» Task description
Give the count of lines in the entries below that contain the string "LIGHT", and only that count.

» Provided information

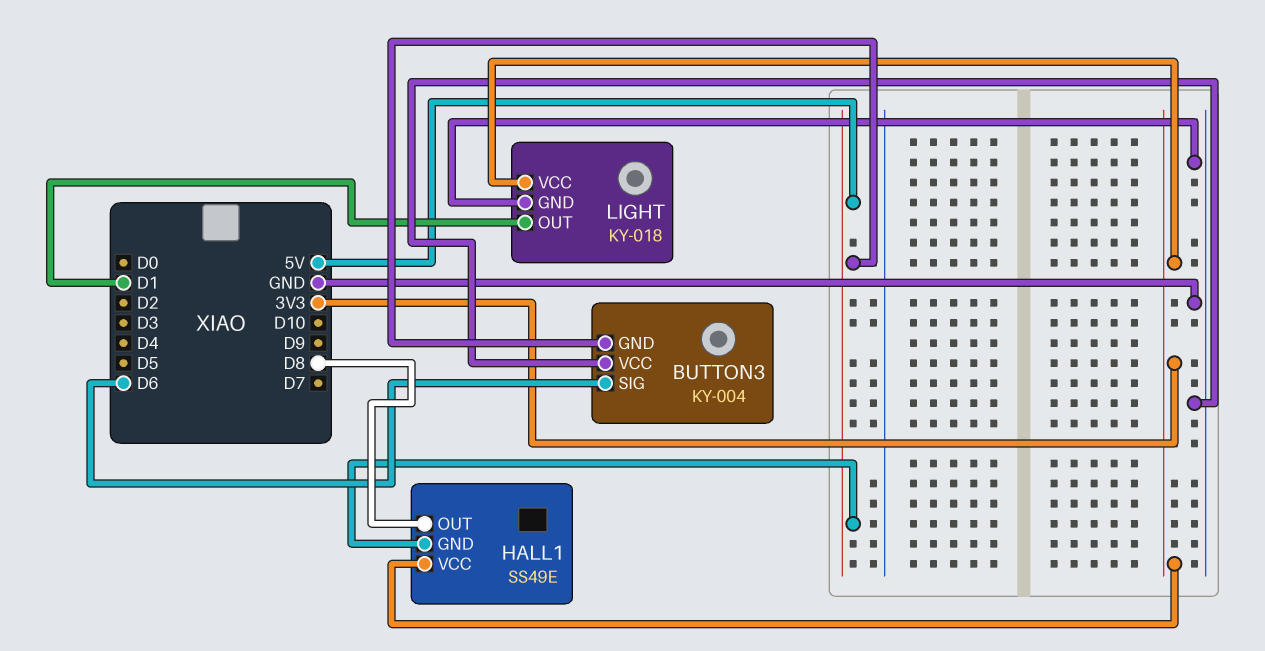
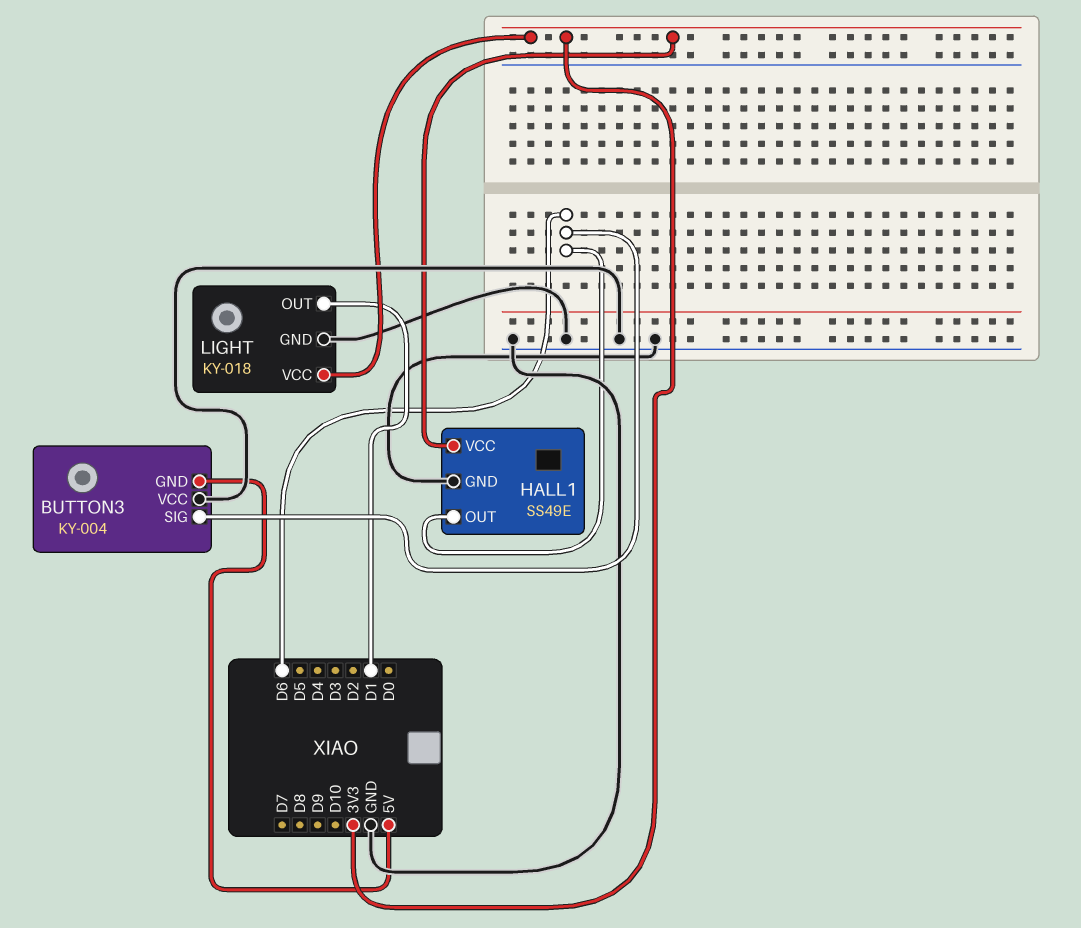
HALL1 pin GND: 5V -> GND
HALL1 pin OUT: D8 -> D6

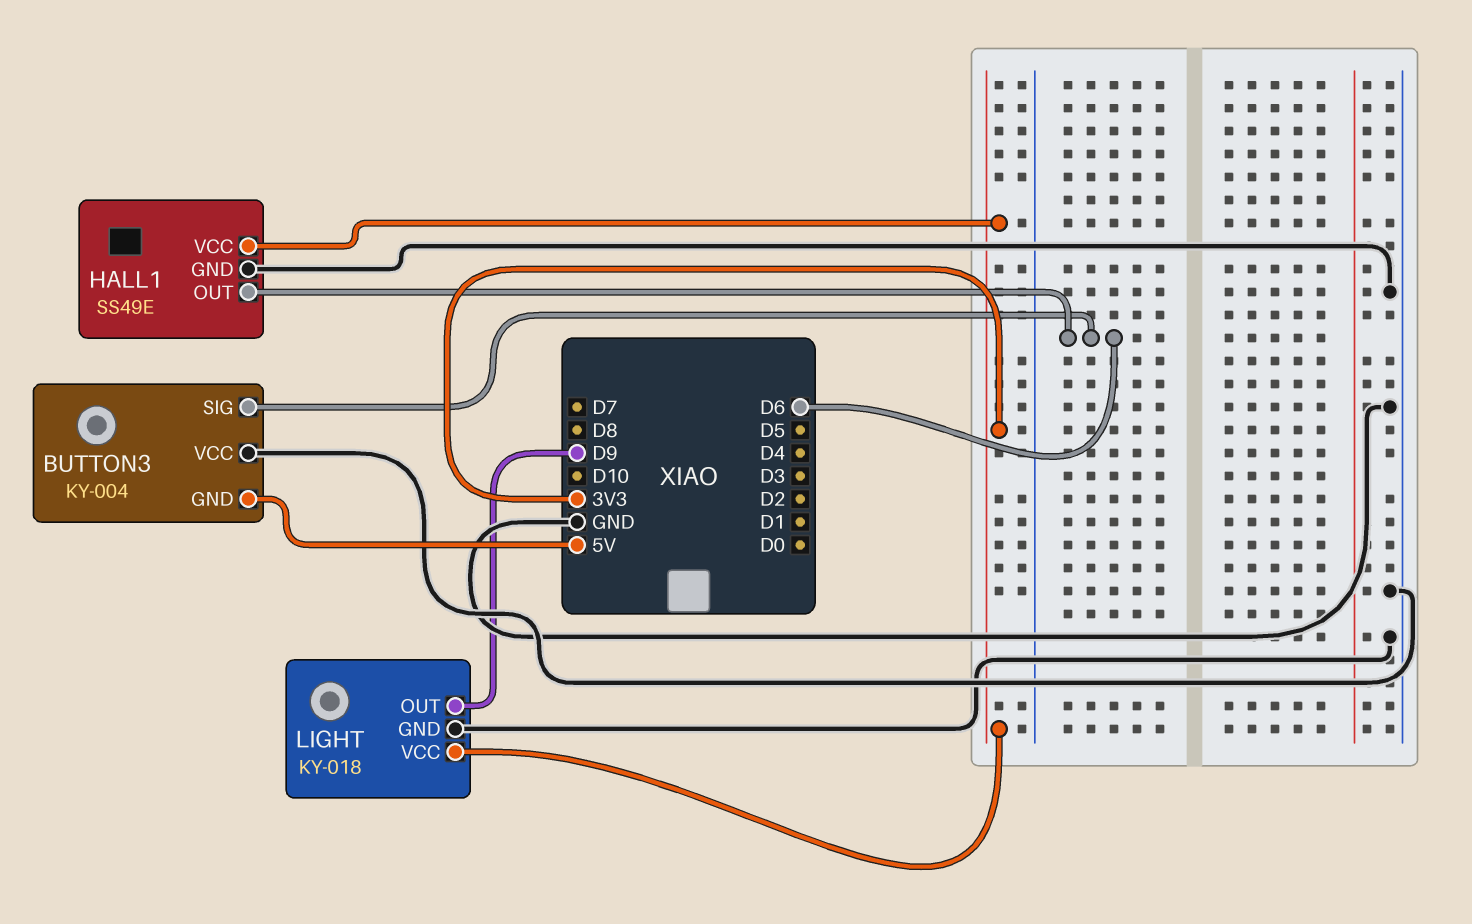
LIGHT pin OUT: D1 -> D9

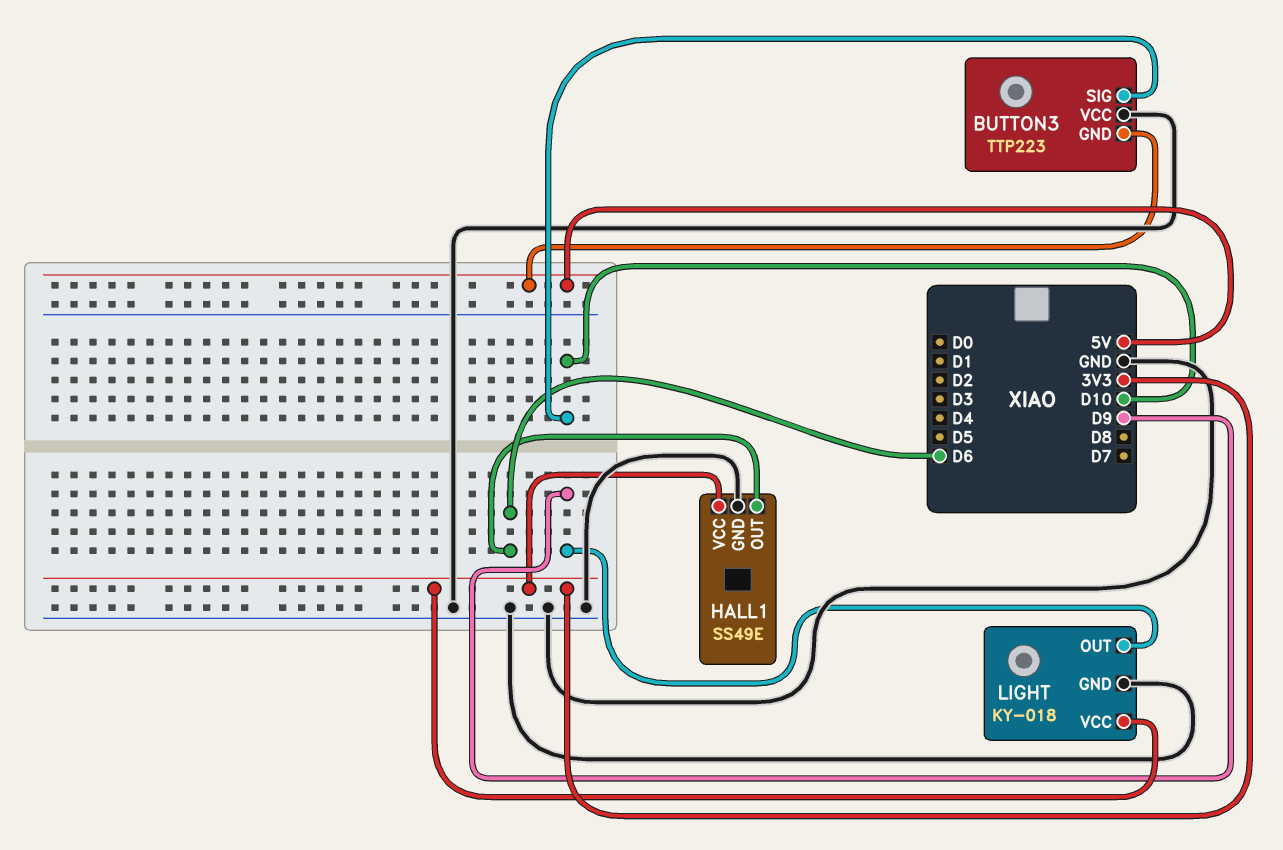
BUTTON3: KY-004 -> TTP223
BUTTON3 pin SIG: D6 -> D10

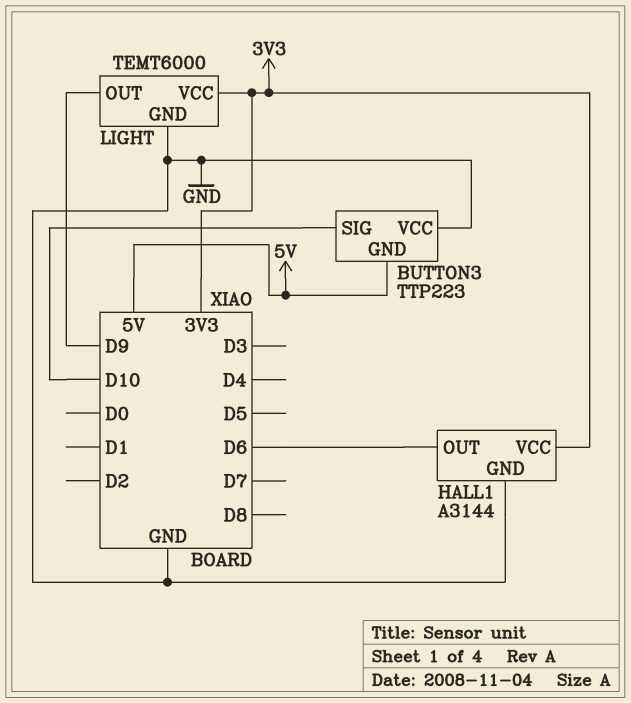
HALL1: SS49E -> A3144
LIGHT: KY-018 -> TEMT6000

» Task response
2